(AVAILABLE DATA Opens)

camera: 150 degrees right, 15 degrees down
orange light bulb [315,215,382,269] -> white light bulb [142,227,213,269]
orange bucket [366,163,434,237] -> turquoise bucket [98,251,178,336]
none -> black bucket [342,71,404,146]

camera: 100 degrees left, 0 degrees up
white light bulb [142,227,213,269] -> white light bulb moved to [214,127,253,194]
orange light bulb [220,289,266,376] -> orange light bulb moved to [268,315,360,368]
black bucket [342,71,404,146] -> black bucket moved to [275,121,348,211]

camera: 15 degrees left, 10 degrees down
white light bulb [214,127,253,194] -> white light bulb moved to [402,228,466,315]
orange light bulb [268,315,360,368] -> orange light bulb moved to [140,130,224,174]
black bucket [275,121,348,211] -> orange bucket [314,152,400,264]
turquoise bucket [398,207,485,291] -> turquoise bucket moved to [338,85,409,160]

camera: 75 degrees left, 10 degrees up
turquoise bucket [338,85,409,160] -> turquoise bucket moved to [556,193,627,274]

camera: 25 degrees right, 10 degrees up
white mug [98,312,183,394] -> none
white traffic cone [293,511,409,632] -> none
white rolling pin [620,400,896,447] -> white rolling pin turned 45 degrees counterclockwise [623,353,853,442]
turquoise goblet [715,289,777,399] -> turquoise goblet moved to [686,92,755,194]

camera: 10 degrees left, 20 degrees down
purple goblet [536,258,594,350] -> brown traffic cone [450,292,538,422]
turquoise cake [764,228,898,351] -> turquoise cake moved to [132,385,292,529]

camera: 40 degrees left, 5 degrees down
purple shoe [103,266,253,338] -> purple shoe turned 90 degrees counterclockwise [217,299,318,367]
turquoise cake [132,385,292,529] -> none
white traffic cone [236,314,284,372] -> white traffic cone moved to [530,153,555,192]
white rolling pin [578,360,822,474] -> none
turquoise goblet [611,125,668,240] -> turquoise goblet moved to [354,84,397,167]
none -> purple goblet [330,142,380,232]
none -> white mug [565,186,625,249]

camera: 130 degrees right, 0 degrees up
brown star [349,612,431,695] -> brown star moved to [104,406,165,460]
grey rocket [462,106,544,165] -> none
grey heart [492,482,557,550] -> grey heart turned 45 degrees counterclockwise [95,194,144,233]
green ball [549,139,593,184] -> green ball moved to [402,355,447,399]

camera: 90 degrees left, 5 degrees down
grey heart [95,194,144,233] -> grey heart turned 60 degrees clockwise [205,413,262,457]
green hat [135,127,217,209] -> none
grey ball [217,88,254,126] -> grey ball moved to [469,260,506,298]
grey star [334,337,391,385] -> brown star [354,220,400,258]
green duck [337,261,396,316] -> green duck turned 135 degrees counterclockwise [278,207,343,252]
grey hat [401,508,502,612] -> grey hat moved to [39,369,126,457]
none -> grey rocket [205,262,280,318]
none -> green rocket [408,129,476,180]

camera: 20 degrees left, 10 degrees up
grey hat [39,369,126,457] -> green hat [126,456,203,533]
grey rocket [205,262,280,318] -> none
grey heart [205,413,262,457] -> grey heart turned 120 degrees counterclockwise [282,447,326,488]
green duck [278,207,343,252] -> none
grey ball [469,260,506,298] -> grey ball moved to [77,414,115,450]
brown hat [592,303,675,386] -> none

(AVAILABLE DATA Closes)

### EXERCISE PROMPT
The answer should contain every line of the data, unchanged.

### TASK RESPONSE
camera: 150 degrees right, 15 degrees down
orange light bulb [315,215,382,269] -> white light bulb [142,227,213,269]
orange bucket [366,163,434,237] -> turquoise bucket [98,251,178,336]
none -> black bucket [342,71,404,146]

camera: 100 degrees left, 0 degrees up
white light bulb [142,227,213,269] -> white light bulb moved to [214,127,253,194]
orange light bulb [220,289,266,376] -> orange light bulb moved to [268,315,360,368]
black bucket [342,71,404,146] -> black bucket moved to [275,121,348,211]

camera: 15 degrees left, 10 degrees down
white light bulb [214,127,253,194] -> white light bulb moved to [402,228,466,315]
orange light bulb [268,315,360,368] -> orange light bulb moved to [140,130,224,174]
black bucket [275,121,348,211] -> orange bucket [314,152,400,264]
turquoise bucket [398,207,485,291] -> turquoise bucket moved to [338,85,409,160]

camera: 75 degrees left, 10 degrees up
turquoise bucket [338,85,409,160] -> turquoise bucket moved to [556,193,627,274]

camera: 25 degrees right, 10 degrees up
white mug [98,312,183,394] -> none
white traffic cone [293,511,409,632] -> none
white rolling pin [620,400,896,447] -> white rolling pin turned 45 degrees counterclockwise [623,353,853,442]
turquoise goblet [715,289,777,399] -> turquoise goblet moved to [686,92,755,194]

camera: 10 degrees left, 20 degrees down
purple goblet [536,258,594,350] -> brown traffic cone [450,292,538,422]
turquoise cake [764,228,898,351] -> turquoise cake moved to [132,385,292,529]

camera: 40 degrees left, 5 degrees down
purple shoe [103,266,253,338] -> purple shoe turned 90 degrees counterclockwise [217,299,318,367]
turquoise cake [132,385,292,529] -> none
white traffic cone [236,314,284,372] -> white traffic cone moved to [530,153,555,192]
white rolling pin [578,360,822,474] -> none
turquoise goblet [611,125,668,240] -> turquoise goblet moved to [354,84,397,167]
none -> purple goblet [330,142,380,232]
none -> white mug [565,186,625,249]

camera: 130 degrees right, 0 degrees up
brown star [349,612,431,695] -> brown star moved to [104,406,165,460]
grey rocket [462,106,544,165] -> none
grey heart [492,482,557,550] -> grey heart turned 45 degrees counterclockwise [95,194,144,233]
green ball [549,139,593,184] -> green ball moved to [402,355,447,399]

camera: 90 degrees left, 5 degrees down
grey heart [95,194,144,233] -> grey heart turned 60 degrees clockwise [205,413,262,457]
green hat [135,127,217,209] -> none
grey ball [217,88,254,126] -> grey ball moved to [469,260,506,298]
grey star [334,337,391,385] -> brown star [354,220,400,258]
green duck [337,261,396,316] -> green duck turned 135 degrees counterclockwise [278,207,343,252]
grey hat [401,508,502,612] -> grey hat moved to [39,369,126,457]
none -> grey rocket [205,262,280,318]
none -> green rocket [408,129,476,180]

camera: 20 degrees left, 10 degrees up
grey hat [39,369,126,457] -> green hat [126,456,203,533]
grey rocket [205,262,280,318] -> none
grey heart [205,413,262,457] -> grey heart turned 120 degrees counterclockwise [282,447,326,488]
green duck [278,207,343,252] -> none
grey ball [469,260,506,298] -> grey ball moved to [77,414,115,450]
brown hat [592,303,675,386] -> none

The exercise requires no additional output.